_MATERIAL SUPPLIED:_

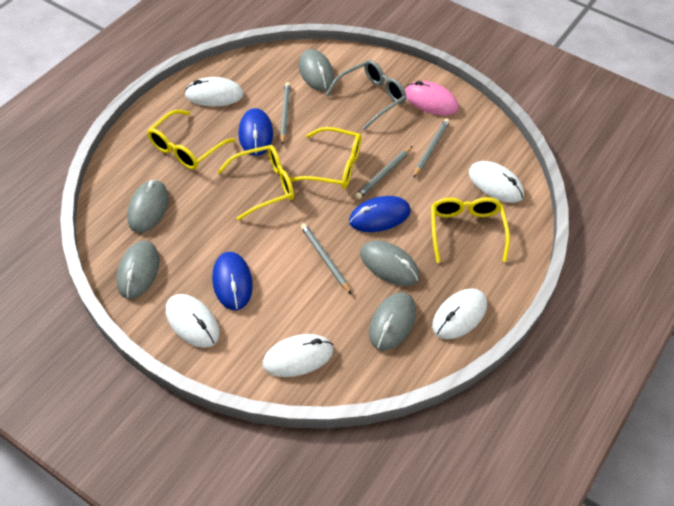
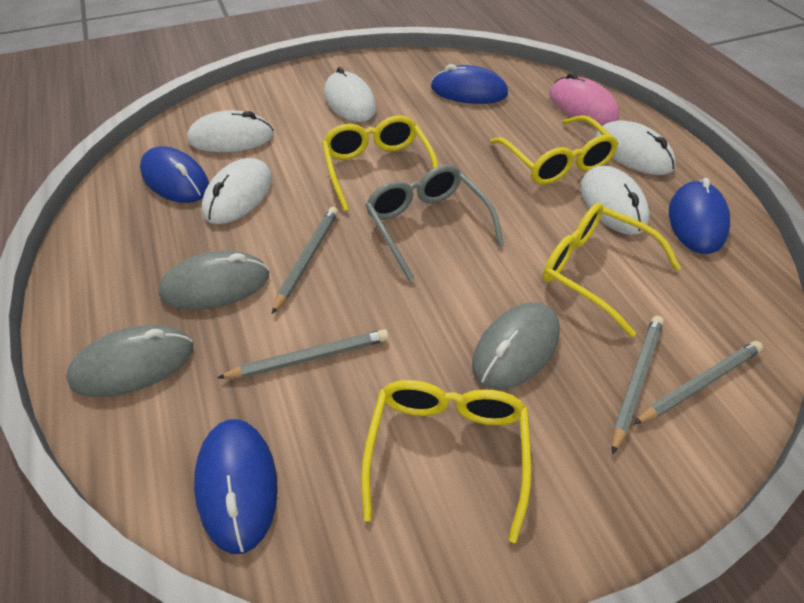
blue mouse: 3 -> 4
grey mouse: 5 -> 3

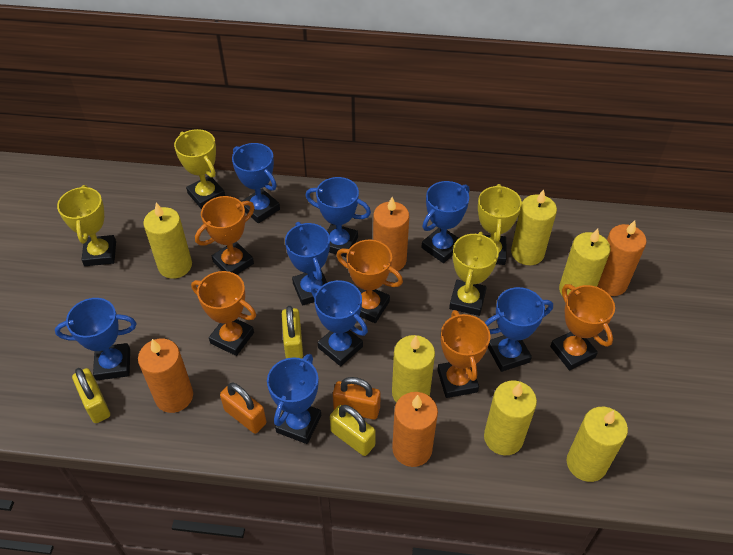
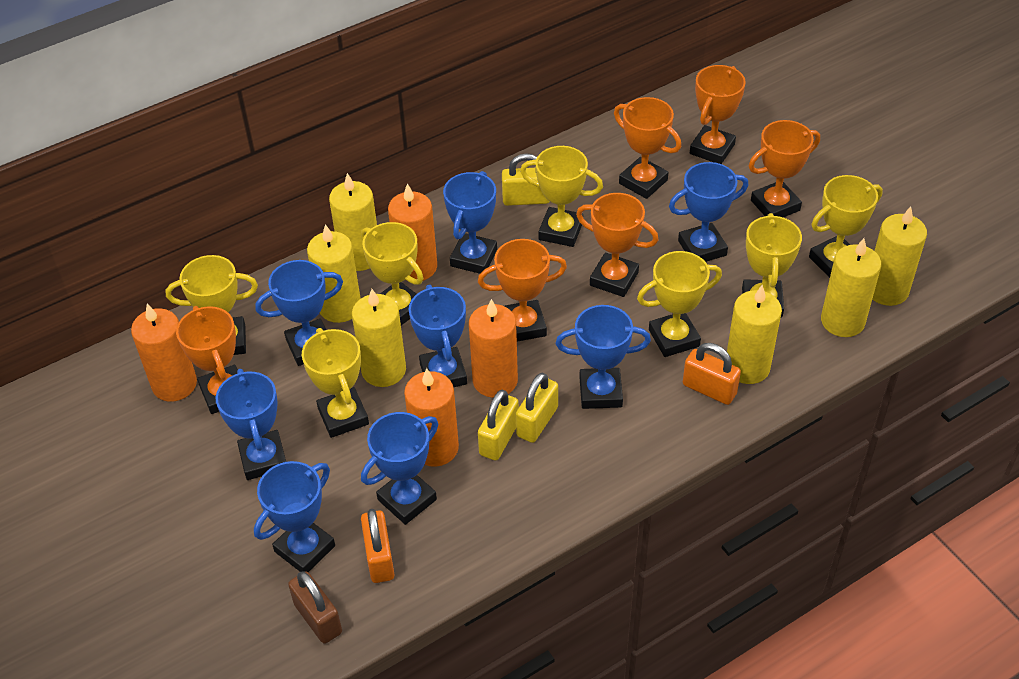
brown padlock: 0 -> 1
orange trophy: 5 -> 6
yellow trophy: 4 -> 7

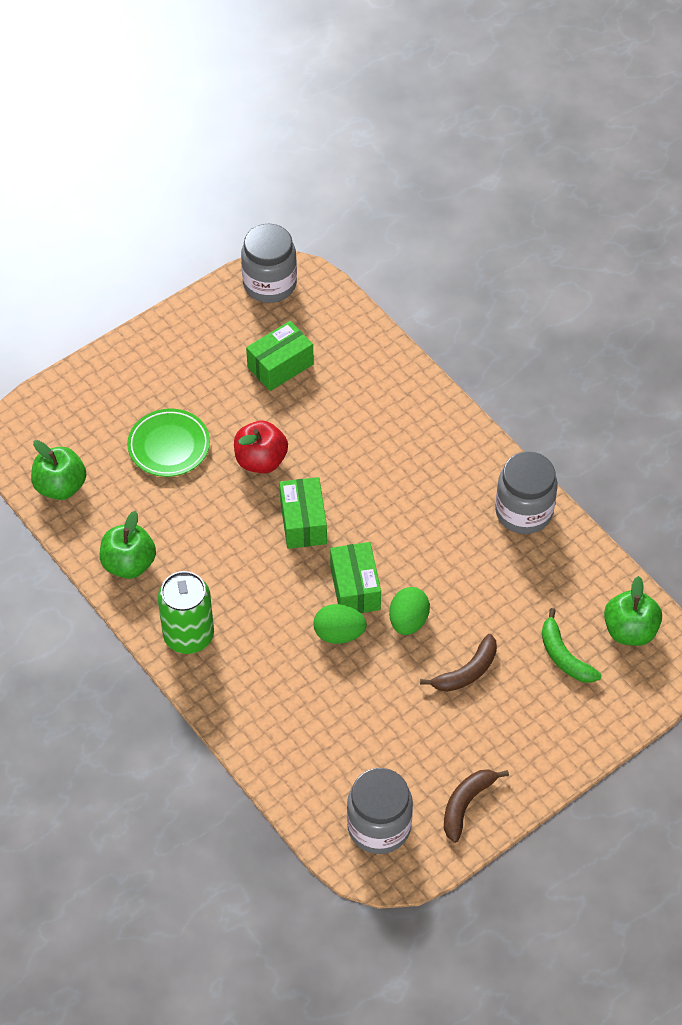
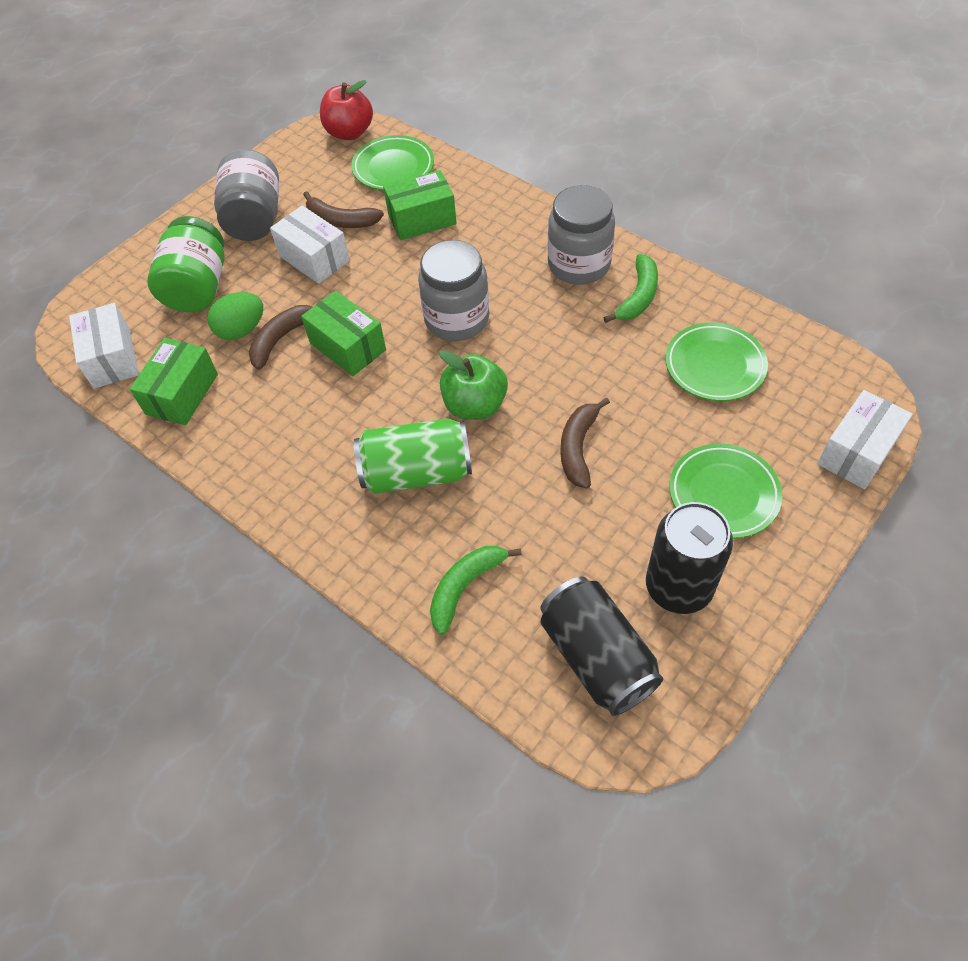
black can: 0 -> 2
brown banana: 2 -> 3
green apple: 3 -> 1
green banana: 1 -> 2
green egg: 2 -> 1
green jar: 0 -> 1
green plate: 1 -> 3
white box: 0 -> 3

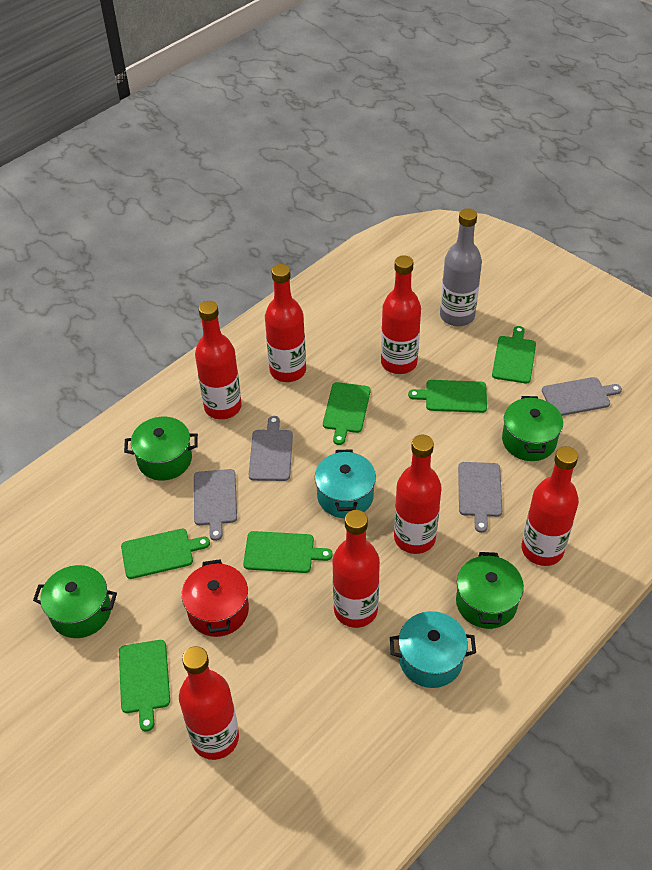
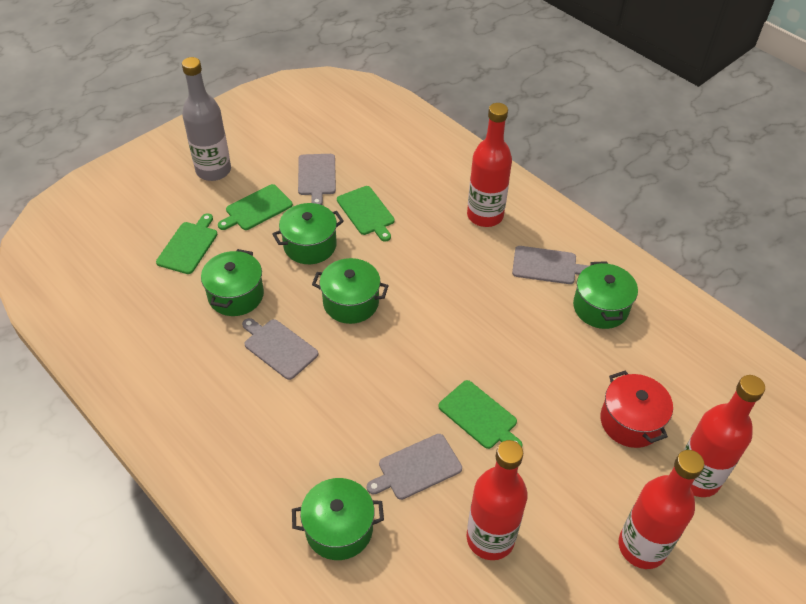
green cutting board: 6 -> 4
green pot: 4 -> 5
red bottle: 7 -> 4
turquoise pot: 2 -> 0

_WHAT TO WORK ON:_
The images are to be left out; every line above should be set down exactly.

_TASK SOLUTION:_
blue mouse: 3 -> 4
grey mouse: 5 -> 3

brown padlock: 0 -> 1
orange trophy: 5 -> 6
yellow trophy: 4 -> 7

black can: 0 -> 2
brown banana: 2 -> 3
green apple: 3 -> 1
green banana: 1 -> 2
green egg: 2 -> 1
green jar: 0 -> 1
green plate: 1 -> 3
white box: 0 -> 3

green cutting board: 6 -> 4
green pot: 4 -> 5
red bottle: 7 -> 4
turquoise pot: 2 -> 0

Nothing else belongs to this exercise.